══ GIVEN ENTRIES

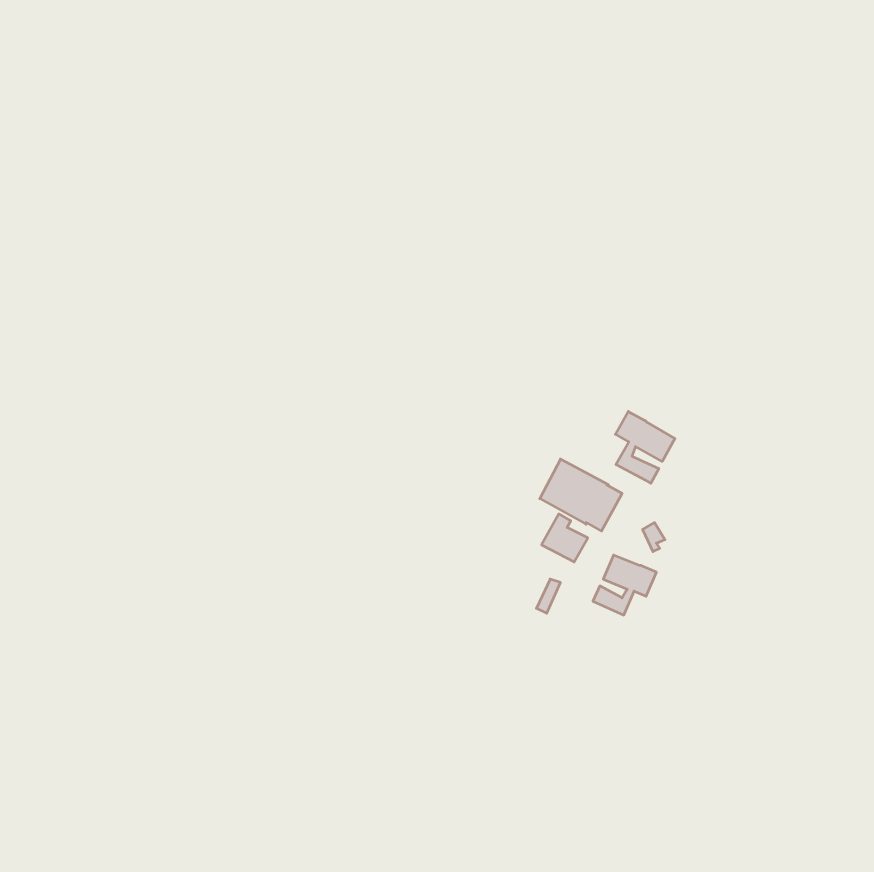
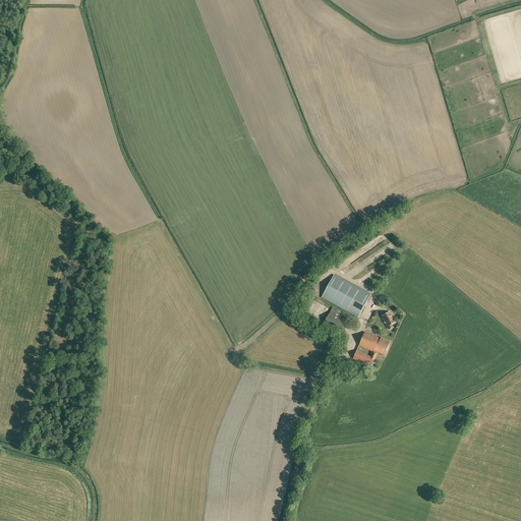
building: [615,411,675,483] -> none

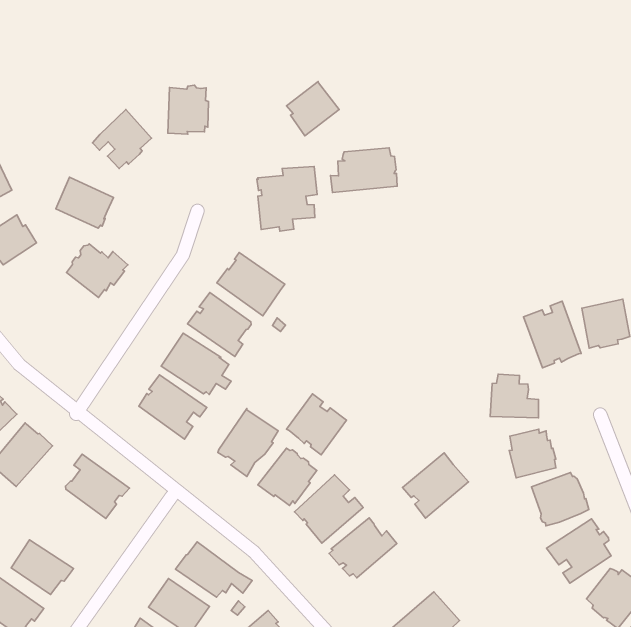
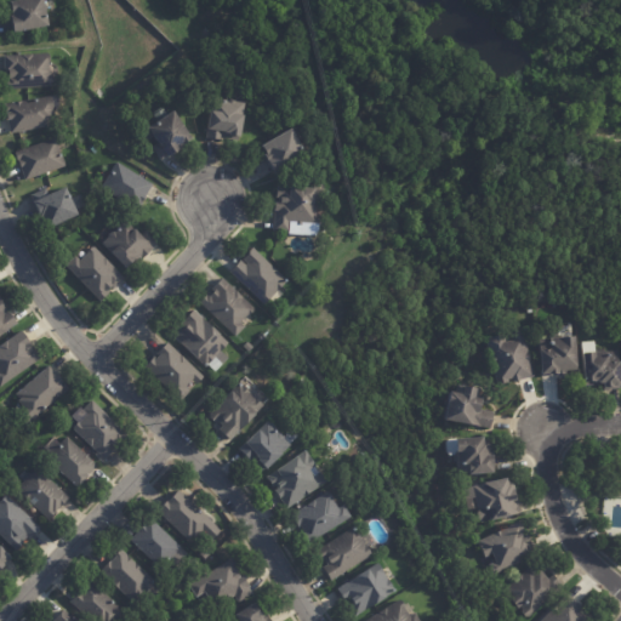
building: [286,81,339,136] -> [262,129,307,173]
building: [330,148,397,192] -> none
building: none -> [67,246,125,301]
building: [287,394,347,455] -> none
building: [403,453,468,518] -> [315,526,372,580]
building: none -> [47,437,97,488]

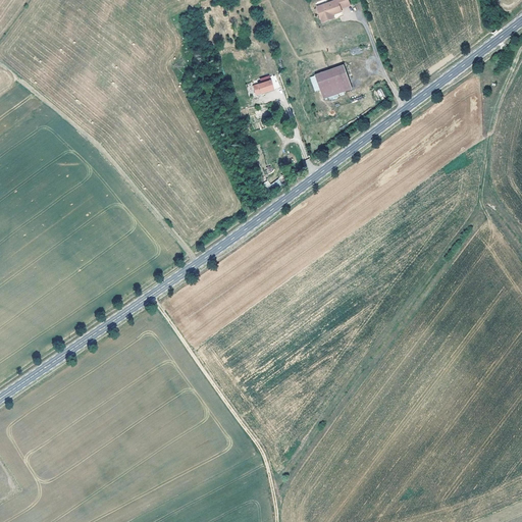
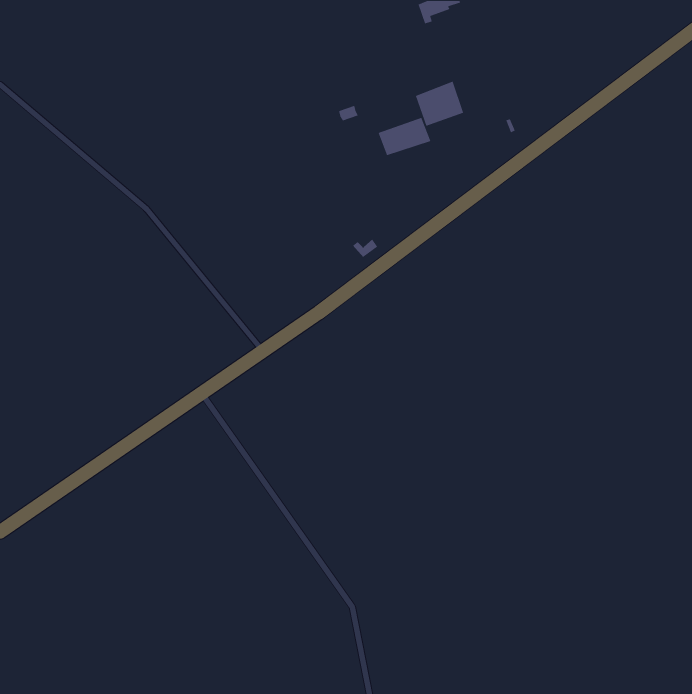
building: none -> [378,117,431,156]

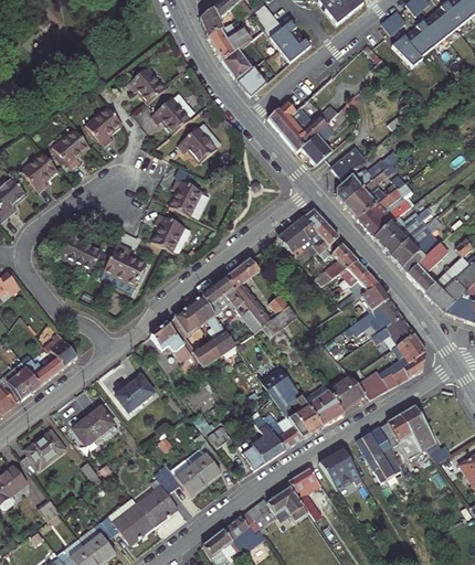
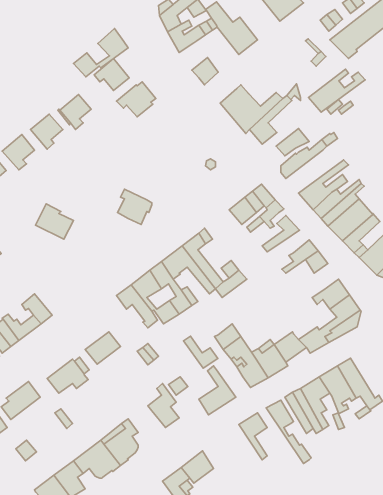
building: none -> [74,29,128,77]
building: [221,46,256,79] -> none
building: [177,122,221,162] -> none
building: [341,170,405,218] -> [308,69,365,112]
building: [169,179,202,216] -> none
building: [101,242,146,292] -> none
building: [331,260,368,295] -> none
building: [348,298,401,333] -> none
building: [263,413,302,449] -> [184,336,218,368]
building: [159,463,205,495] -> none
building: [247,487,308,530] -> none

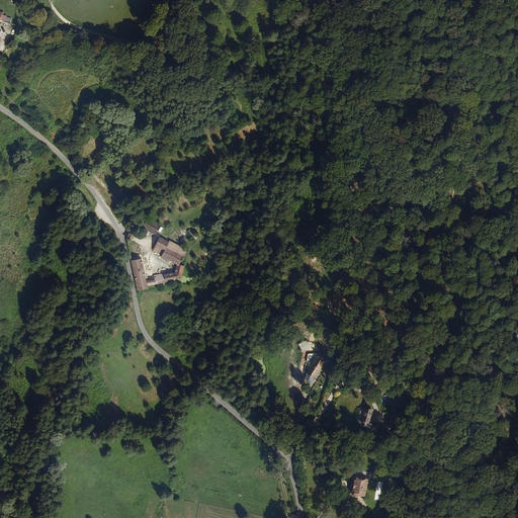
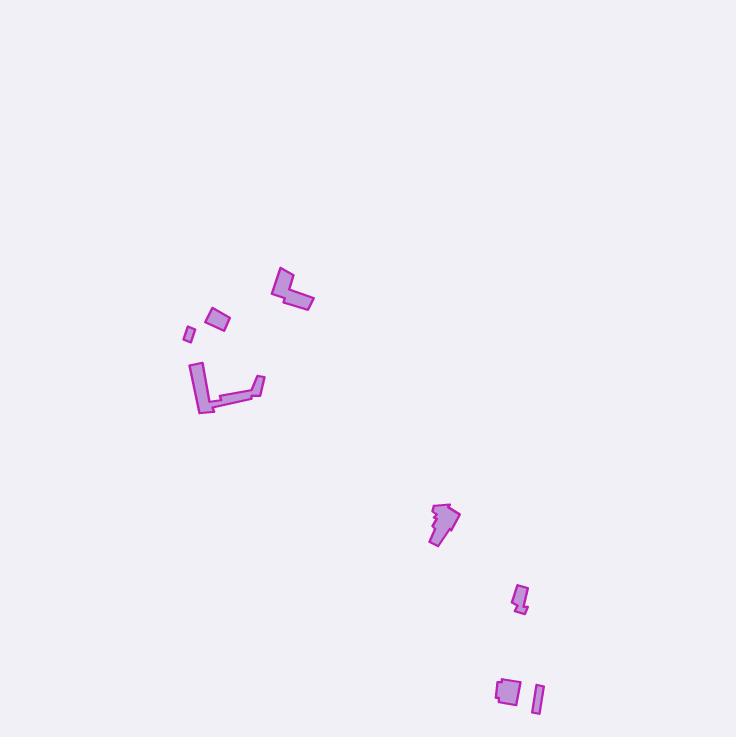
building: [155,234,184,263] -> [272,268,314,310]

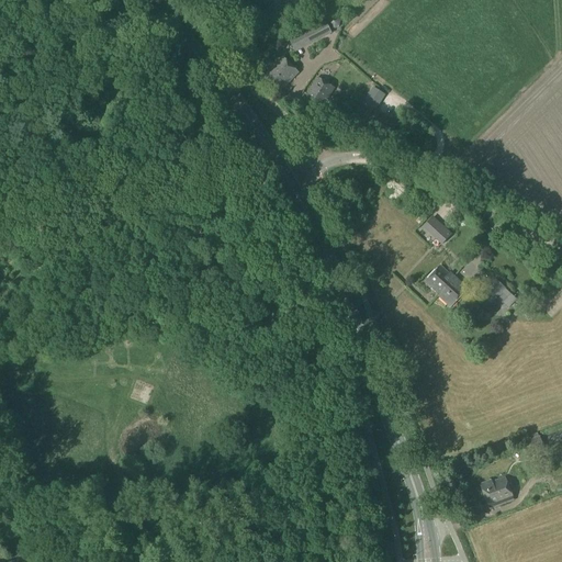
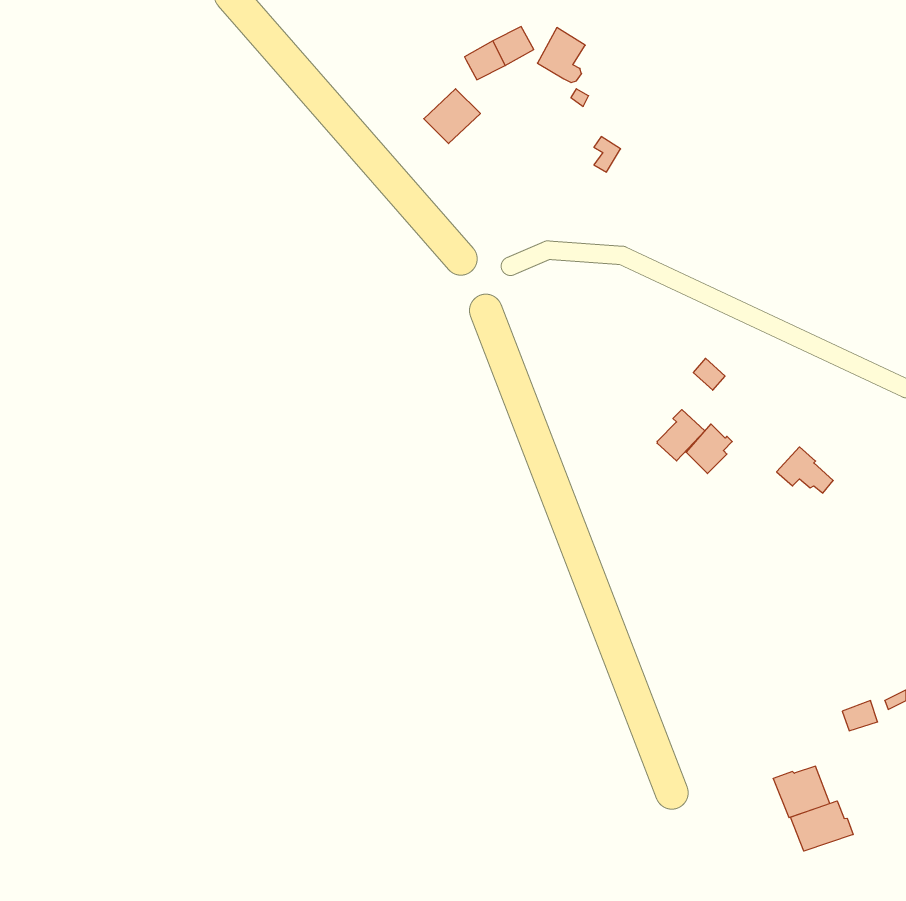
building: [304,75,334,109] -> [537,28,585,83]
building: [438,273,468,305] -> [657,410,705,461]
building: none -> [791,801,853,851]

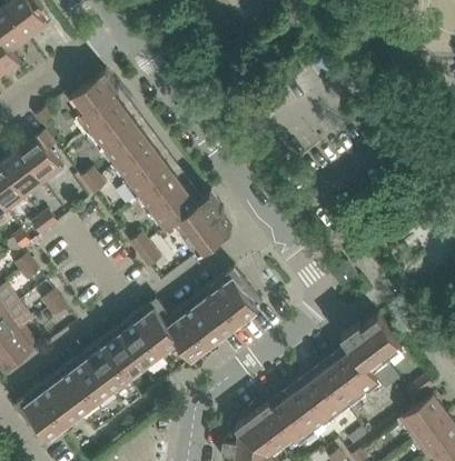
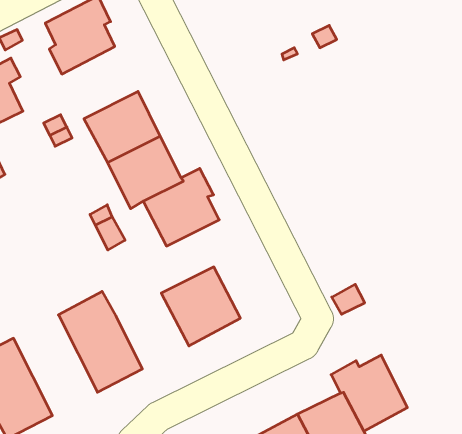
building: [89,108,151,169] -> none
building: [165,295,226,358] -> none
building: [87,327,160,407] -> none

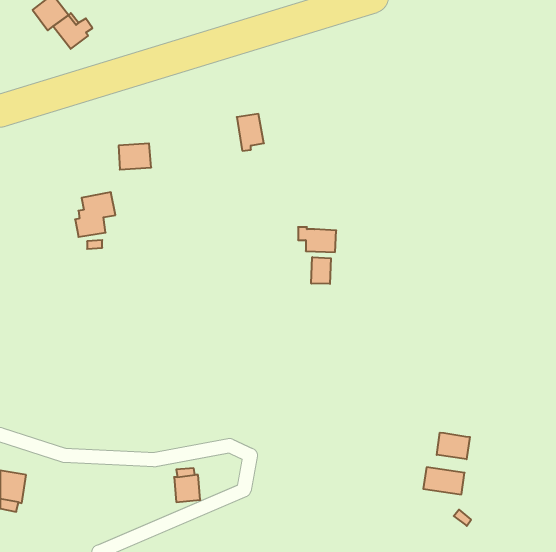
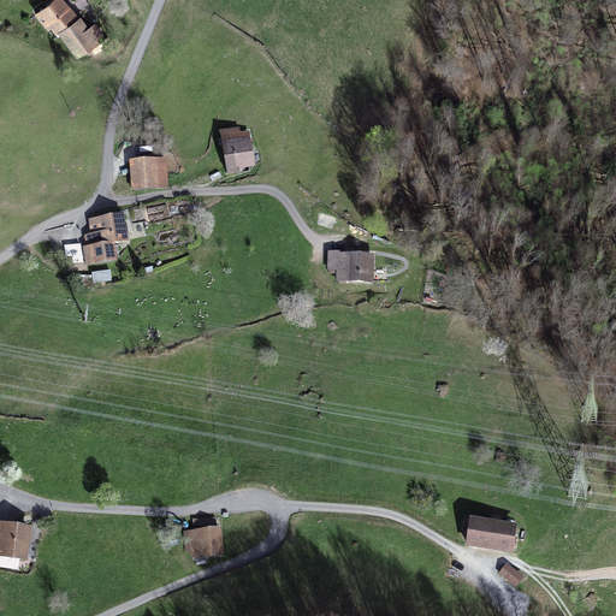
building: [237,114,264,151] -> [223,130,253,171]
building: [311,257,331,284] -> none
building: [437,433,470,459] -> none

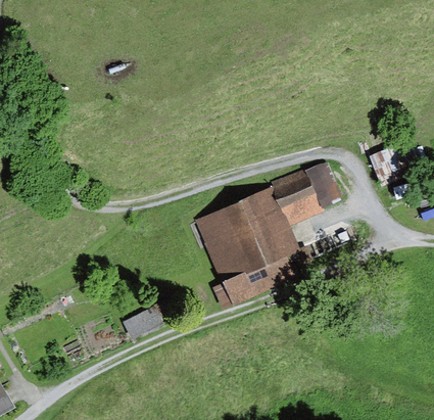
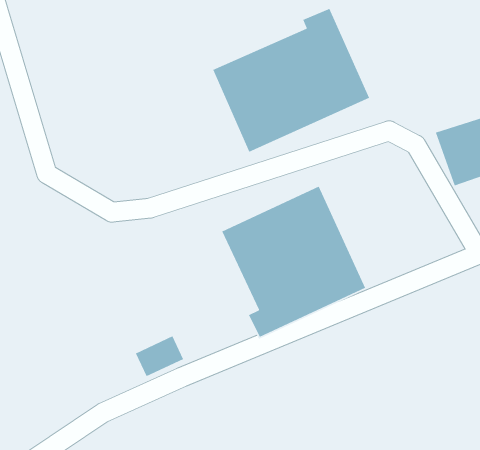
building: none -> [212,8,370,153]
building: [272,162,335,223] -> none

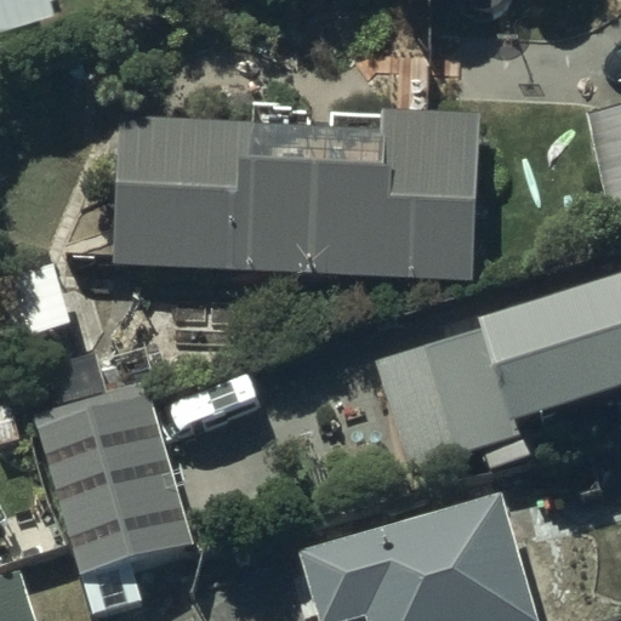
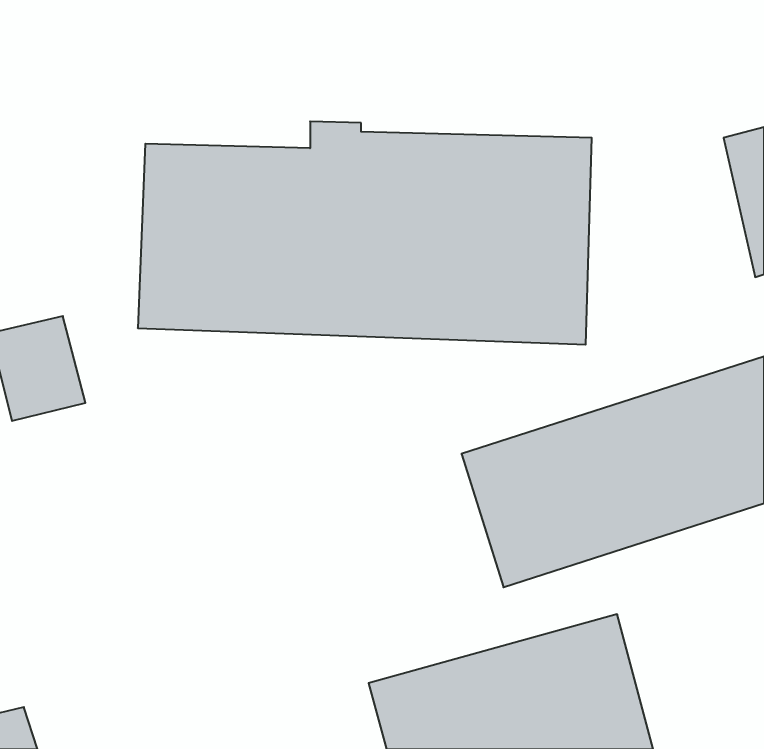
building: [33,380,194,575] -> none

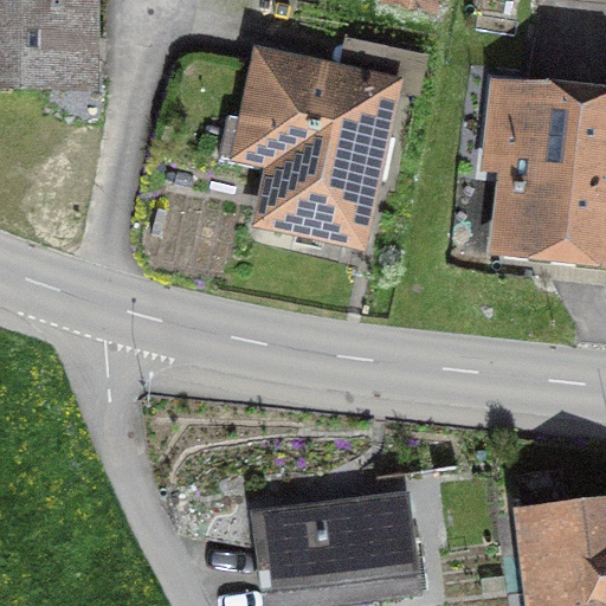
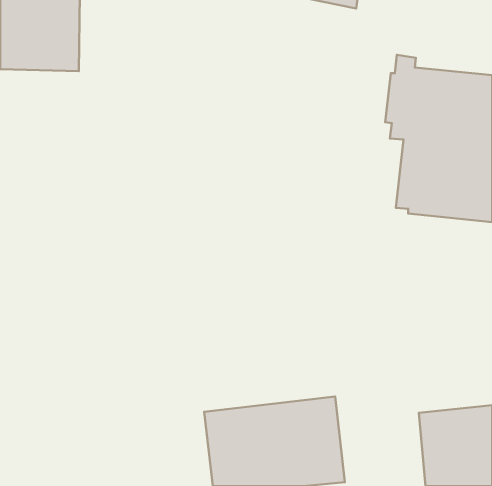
building: [217,36,428,251] -> none

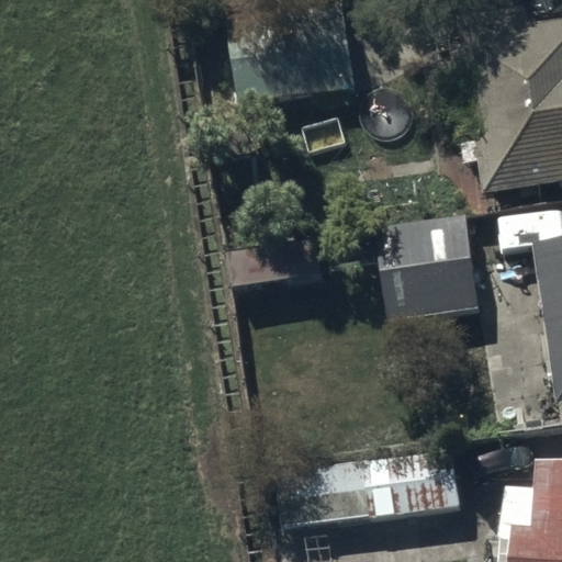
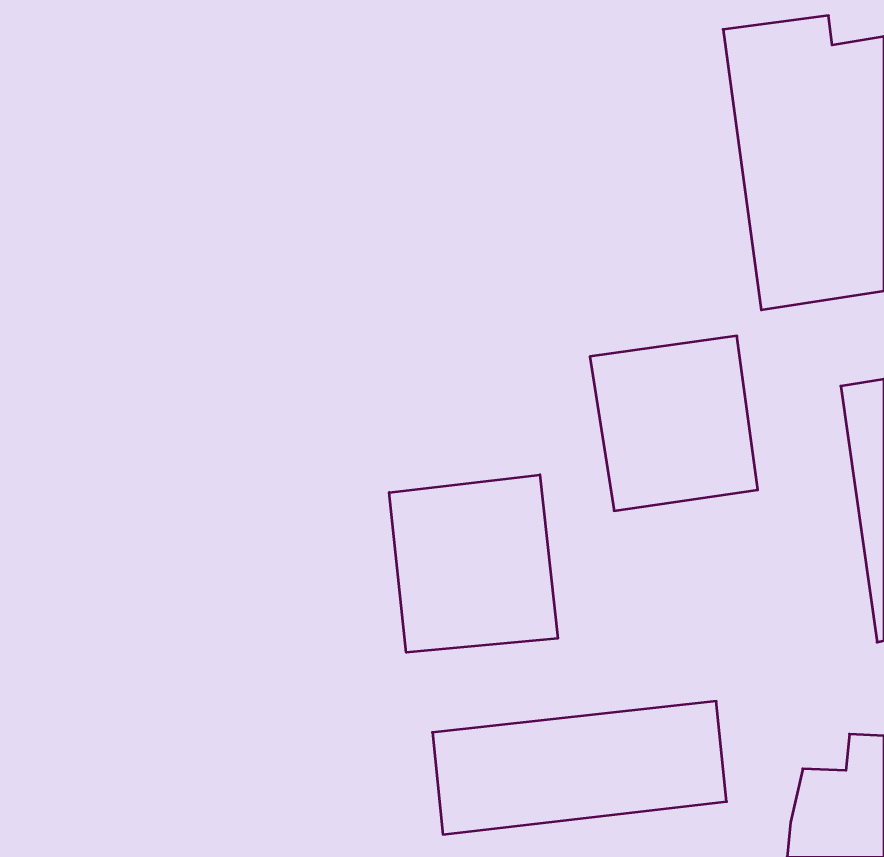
building: [227,5,357,104] -> none
building: none -> [389,475,558,652]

════

(ASSIGNED TASK) Write the data above out again exactly, every line of it, and exclude the pictures.

(RESULT)
building: [615,411,675,483] -> none

building: [286,81,339,136] -> [262,129,307,173]
building: [330,148,397,192] -> none
building: none -> [67,246,125,301]
building: [287,394,347,455] -> none
building: [403,453,468,518] -> [315,526,372,580]
building: none -> [47,437,97,488]

building: none -> [378,117,431,156]

building: none -> [74,29,128,77]
building: [221,46,256,79] -> none
building: [177,122,221,162] -> none
building: [341,170,405,218] -> [308,69,365,112]
building: [169,179,202,216] -> none
building: [101,242,146,292] -> none
building: [331,260,368,295] -> none
building: [348,298,401,333] -> none
building: [263,413,302,449] -> [184,336,218,368]
building: [159,463,205,495] -> none
building: [247,487,308,530] -> none

building: [155,234,184,263] -> [272,268,314,310]

building: [304,75,334,109] -> [537,28,585,83]
building: [438,273,468,305] -> [657,410,705,461]
building: none -> [791,801,853,851]

building: [89,108,151,169] -> none
building: [165,295,226,358] -> none
building: [87,327,160,407] -> none

building: [237,114,264,151] -> [223,130,253,171]
building: [311,257,331,284] -> none
building: [437,433,470,459] -> none

building: none -> [212,8,370,153]
building: [272,162,335,223] -> none

building: [33,380,194,575] -> none

building: [217,36,428,251] -> none

building: [227,5,357,104] -> none
building: none -> [389,475,558,652]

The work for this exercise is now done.